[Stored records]
# # # #

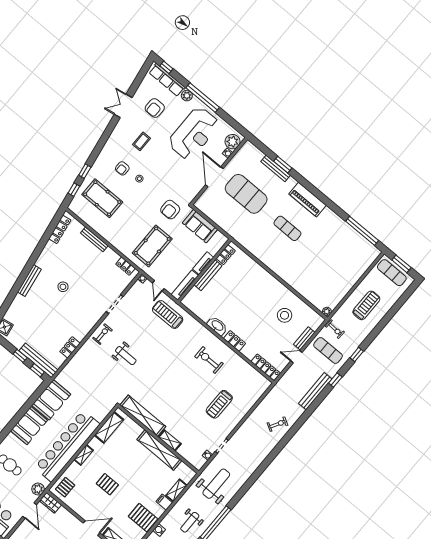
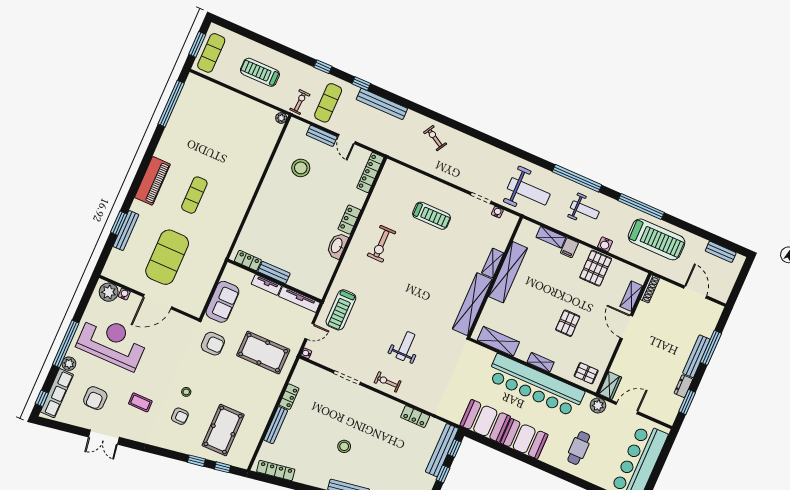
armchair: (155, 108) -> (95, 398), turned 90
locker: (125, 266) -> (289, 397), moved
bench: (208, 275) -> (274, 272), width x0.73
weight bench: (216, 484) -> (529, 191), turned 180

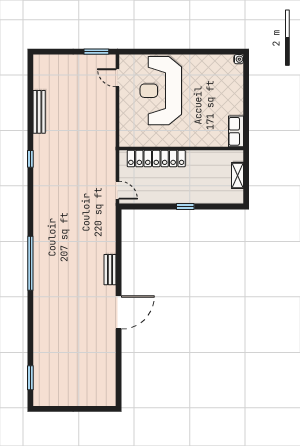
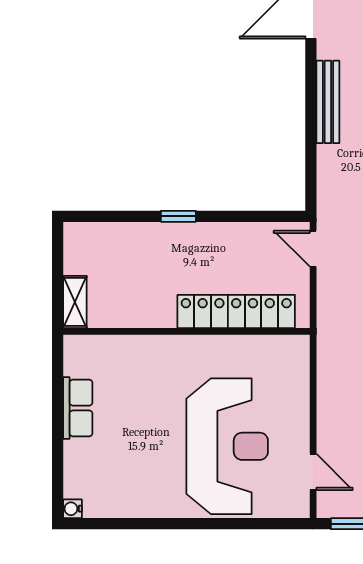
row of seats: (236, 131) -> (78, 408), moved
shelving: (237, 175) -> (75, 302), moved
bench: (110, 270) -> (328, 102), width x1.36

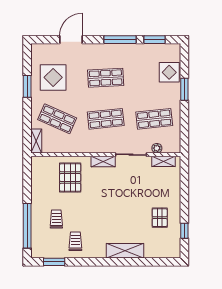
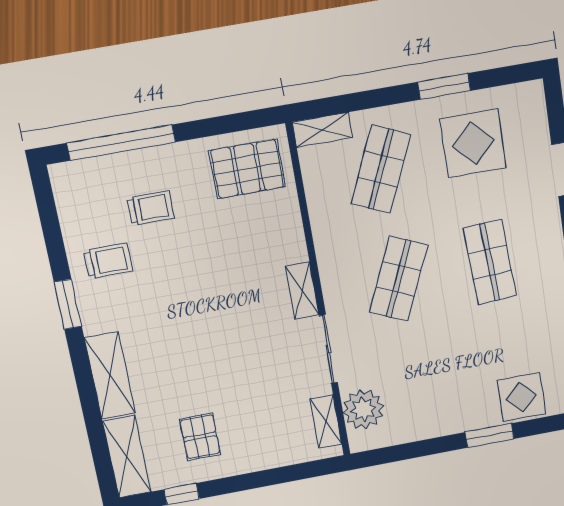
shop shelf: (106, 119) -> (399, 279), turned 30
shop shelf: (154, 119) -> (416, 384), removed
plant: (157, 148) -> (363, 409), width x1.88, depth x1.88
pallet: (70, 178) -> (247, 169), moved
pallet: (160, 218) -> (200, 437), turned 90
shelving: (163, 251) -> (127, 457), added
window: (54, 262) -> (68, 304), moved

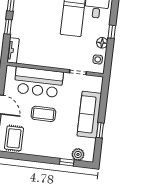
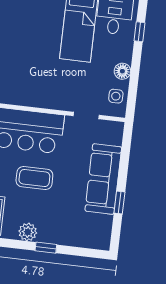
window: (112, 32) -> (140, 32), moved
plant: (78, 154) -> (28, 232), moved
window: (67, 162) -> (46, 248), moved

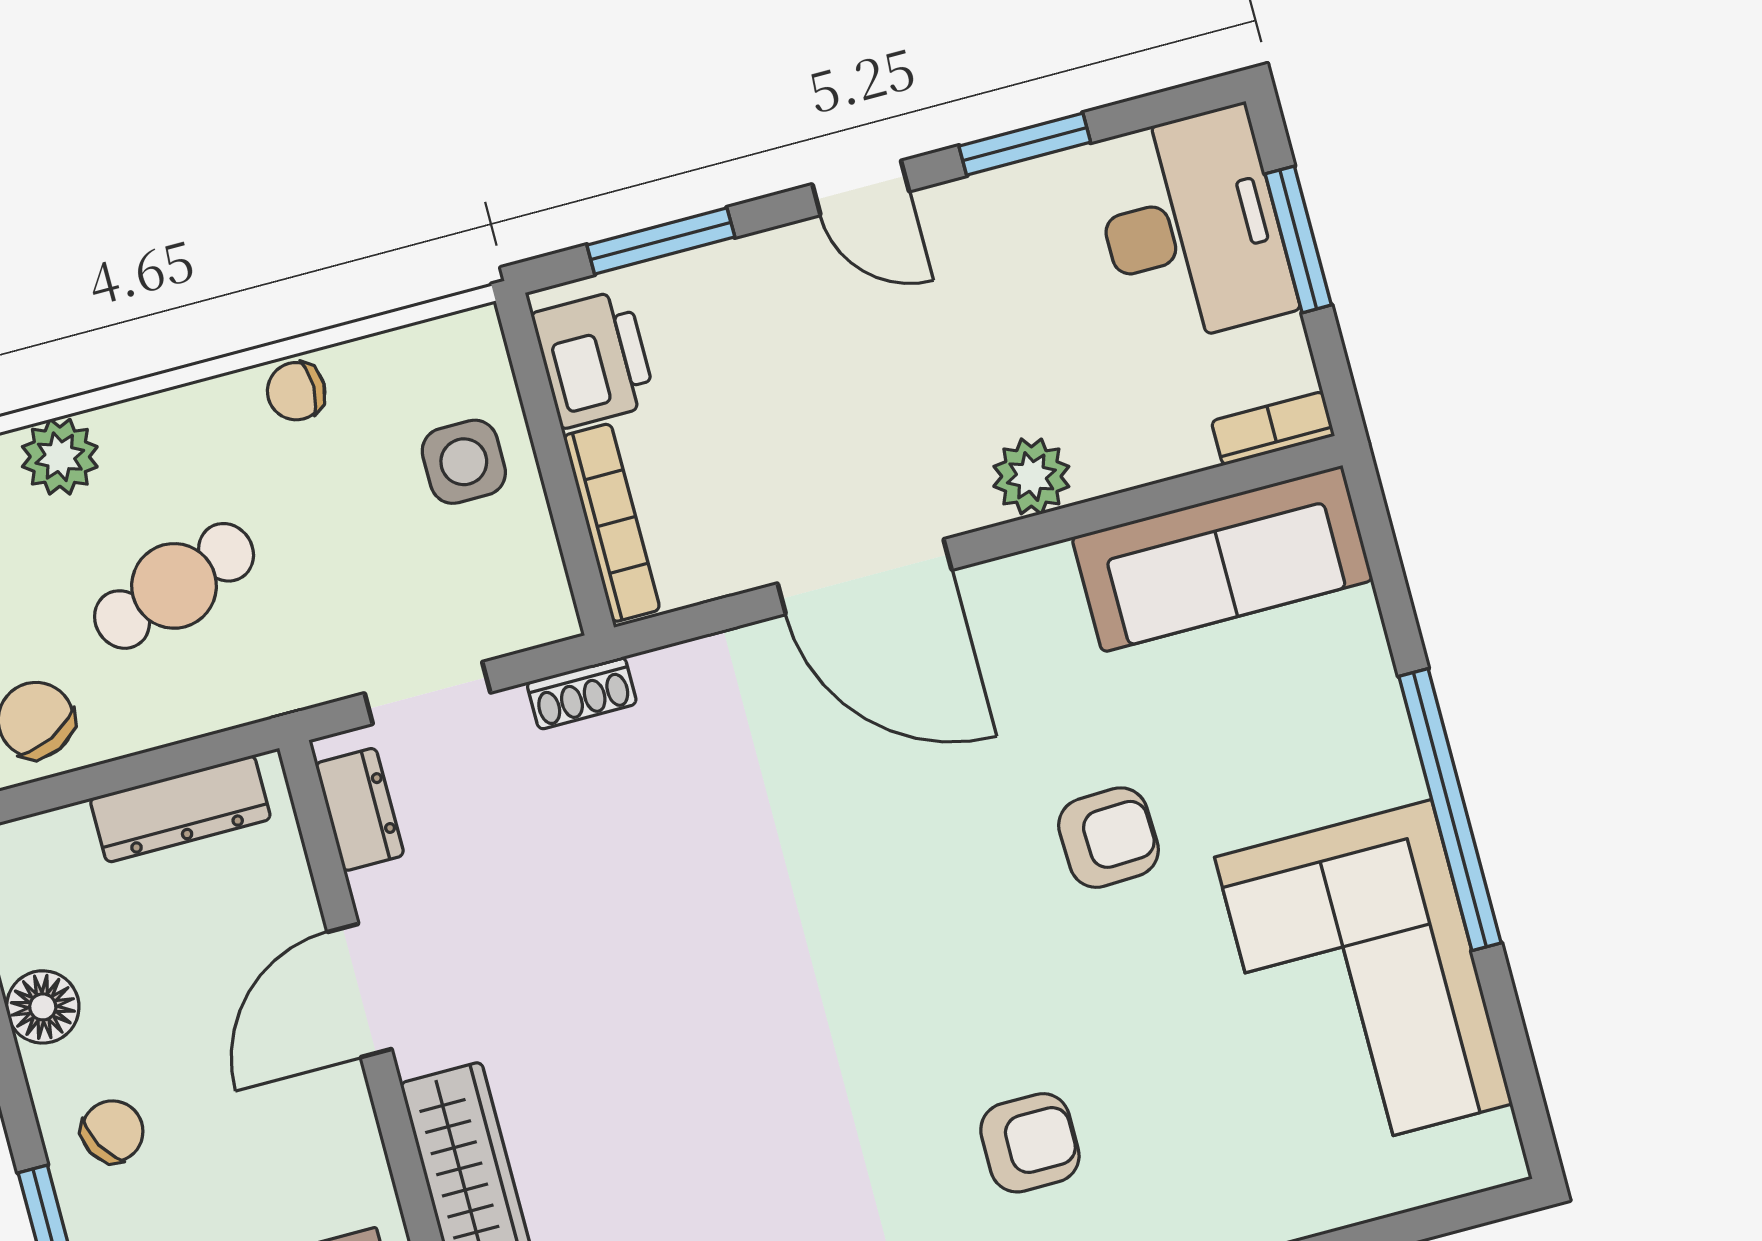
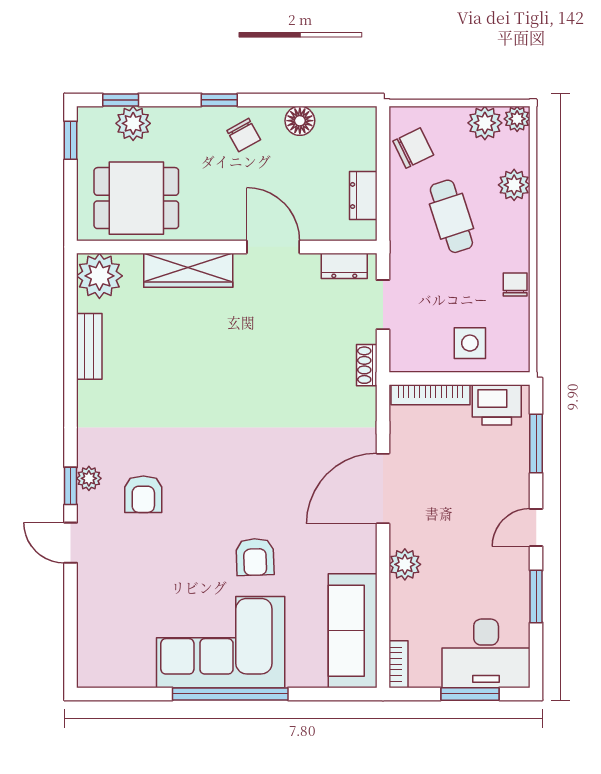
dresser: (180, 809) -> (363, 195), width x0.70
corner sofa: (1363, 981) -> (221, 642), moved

# # # #

■ Exercise instructions: Output all of the records word for word, and keep the pictures out of the copy.

■ Response to the exercise:
armchair: (155, 108) -> (95, 398), turned 90
locker: (125, 266) -> (289, 397), moved
bench: (208, 275) -> (274, 272), width x0.73
weight bench: (216, 484) -> (529, 191), turned 180

row of seats: (236, 131) -> (78, 408), moved
shelving: (237, 175) -> (75, 302), moved
bench: (110, 270) -> (328, 102), width x1.36

shop shelf: (106, 119) -> (399, 279), turned 30
shop shelf: (154, 119) -> (416, 384), removed
plant: (157, 148) -> (363, 409), width x1.88, depth x1.88
pallet: (70, 178) -> (247, 169), moved
pallet: (160, 218) -> (200, 437), turned 90
shelving: (163, 251) -> (127, 457), added
window: (54, 262) -> (68, 304), moved

window: (112, 32) -> (140, 32), moved
plant: (78, 154) -> (28, 232), moved
window: (67, 162) -> (46, 248), moved

dresser: (180, 809) -> (363, 195), width x0.70
corner sofa: (1363, 981) -> (221, 642), moved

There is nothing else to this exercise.